Coordinate-based change listings
++++++

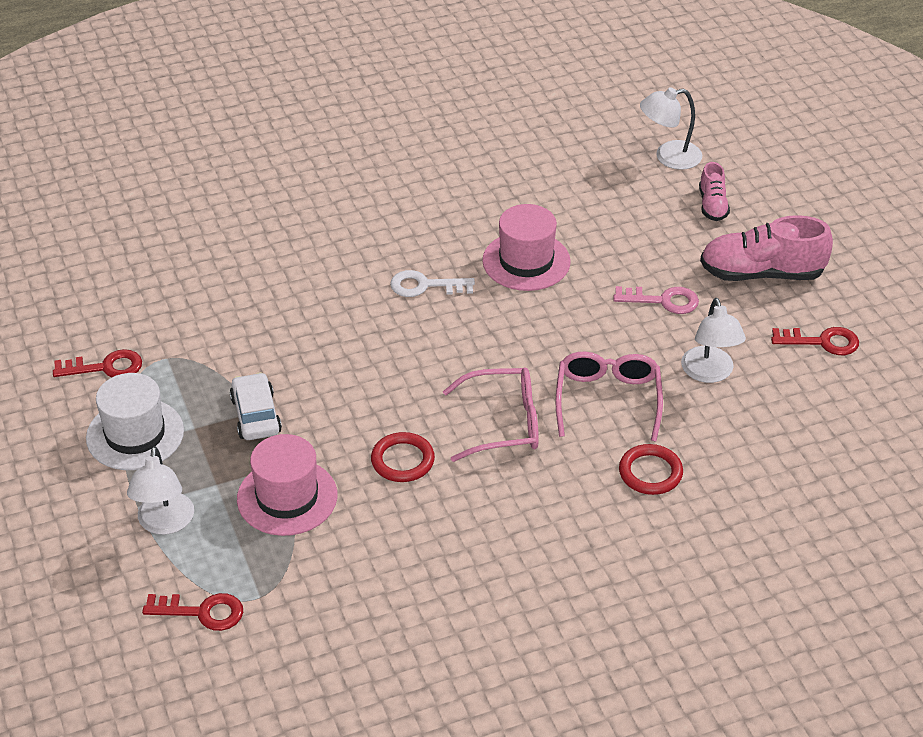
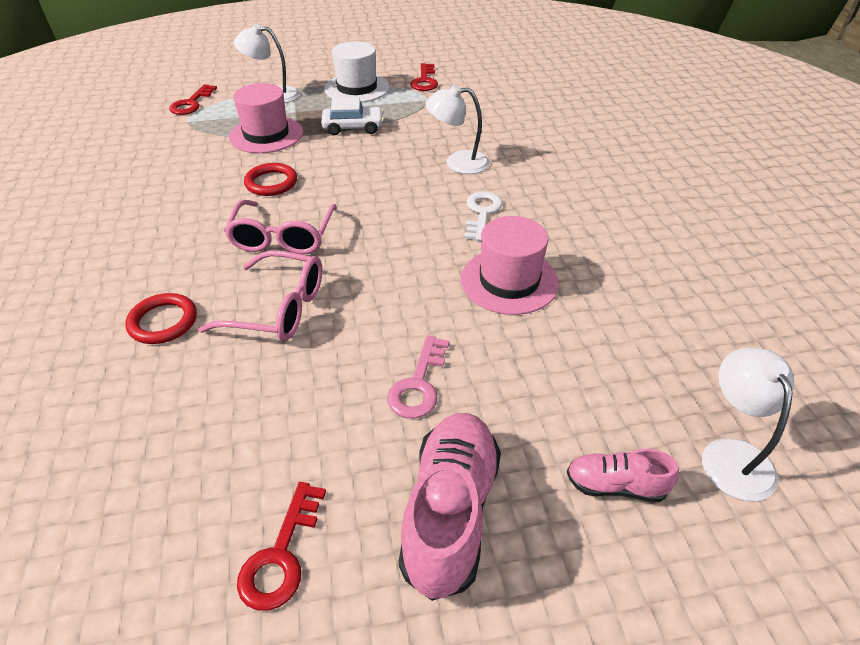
camera: 100 degrees right, 0 degrees up
white lamp [681,298,746,383] -> white lamp moved to [425,84,490,174]

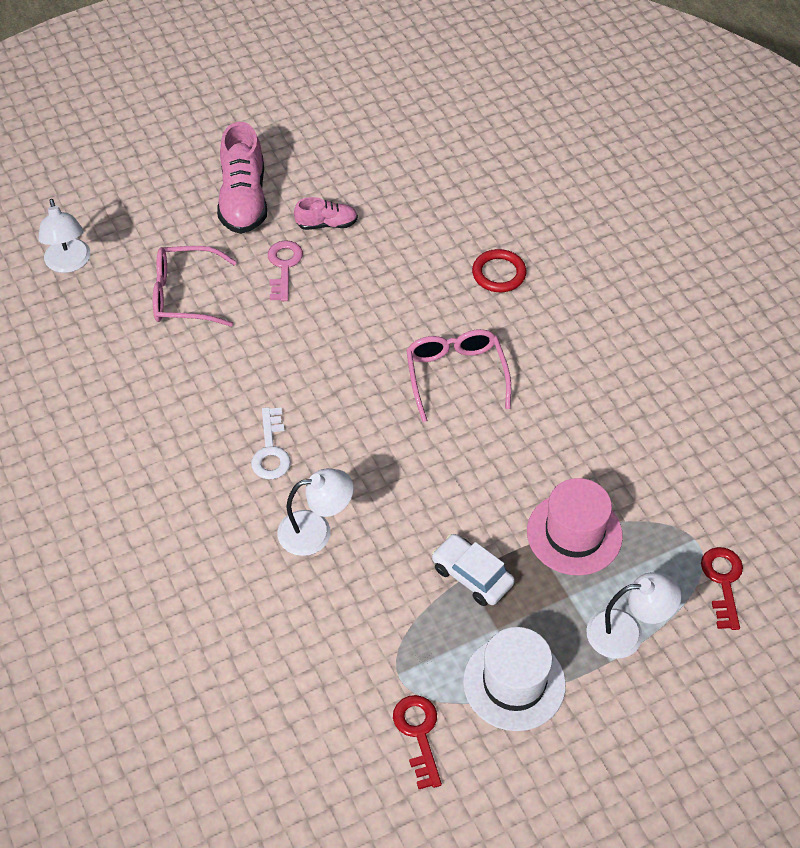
camera: 165 degrees right, 10 degrees up
pink glasses [198,250,323,341] -> pink glasses moved to [153,246,237,327]
red key [237,482,326,611] -> none
red ring [244,163,297,196] -> none
white car [321,98,384,135] -> white car turned 60 degrees clockwise [432,534,515,606]
pink hat [461,216,559,315] -> none
pink shoe [567,449,679,502] -> pink shoe moved to [294,197,358,230]

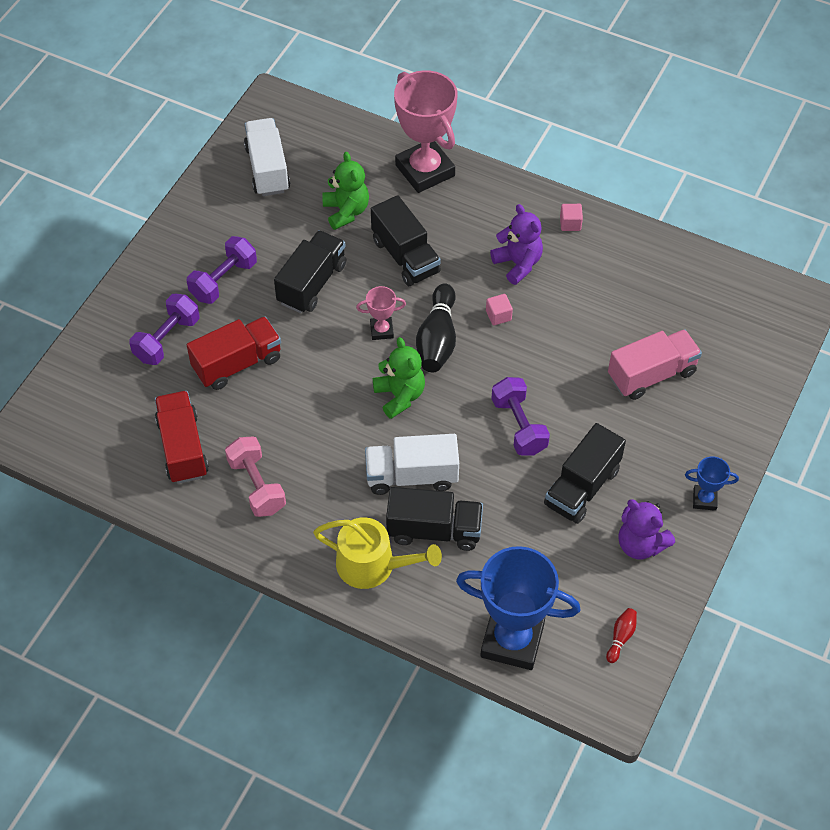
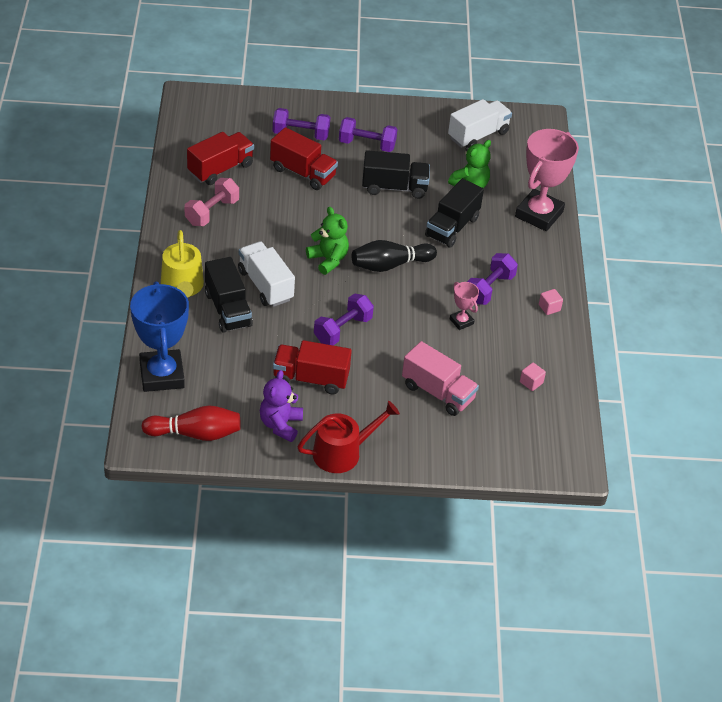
camera: 60 degrees right, 10 degrees down
pink trophy [356,286,406,340] -> pink trophy moved to [450,282,479,330]
green teddy bear [373,337,425,419] -> green teddy bear turned 75 degrees counterclockwise [306,207,349,275]
pink cube [486,294,513,325] -> pink cube moved to [520,363,546,391]
purple teddy bear [490,204,543,285] -> purple dumbbell [467,253,518,305]
black truck [544,423,626,524] -> red truck [273,340,352,394]
red bowling pin [606,608,637,663] -> red bowling pin [141,406,241,441], size x2.10
blue trophy [685,457,739,511] -> red watering can [297,401,400,473]

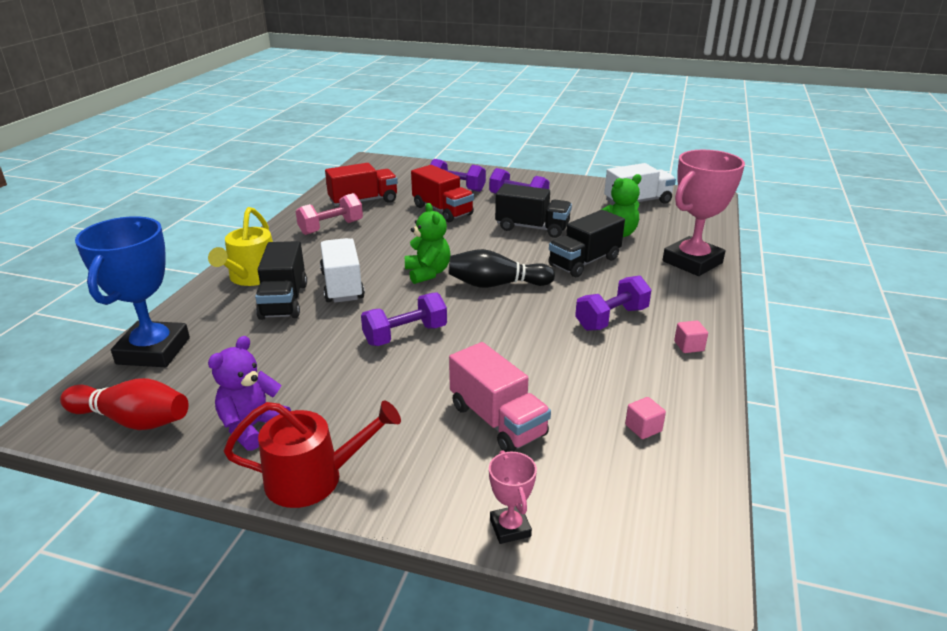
camera: 20 degrees right, 15 degrees down
red truck [273,340,352,394] -> none
pink trophy [450,282,479,330] -> pink trophy moved to [489,450,537,544]

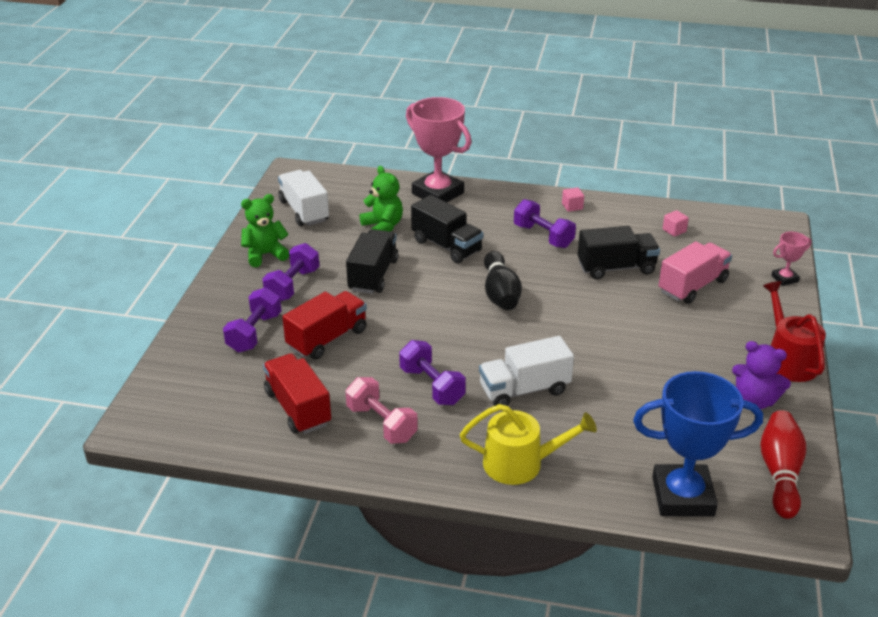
camera: 95 degrees left, 5 degrees up
black truck [255,241,307,320] -> black truck moved to [578,226,660,279]
purple dumbbell [361,292,447,346] -> purple dumbbell moved to [399,340,466,405]
green teddy bear [405,203,451,284] -> green teddy bear moved to [241,194,289,267]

++++++

Print exactly the lines above that run from the one with "white lamp [681,298,746,383]" down to the one with "green teddy bear [373,337,425,419]", and omit the pictures.

Solution for this task:
white lamp [681,298,746,383] -> white lamp moved to [425,84,490,174]

camera: 165 degrees right, 10 degrees up
pink glasses [198,250,323,341] -> pink glasses moved to [153,246,237,327]
red key [237,482,326,611] -> none
red ring [244,163,297,196] -> none
white car [321,98,384,135] -> white car turned 60 degrees clockwise [432,534,515,606]
pink hat [461,216,559,315] -> none
pink shoe [567,449,679,502] -> pink shoe moved to [294,197,358,230]

camera: 60 degrees right, 10 degrees down
pink trophy [356,286,406,340] -> pink trophy moved to [450,282,479,330]
green teddy bear [373,337,425,419] -> green teddy bear turned 75 degrees counterclockwise [306,207,349,275]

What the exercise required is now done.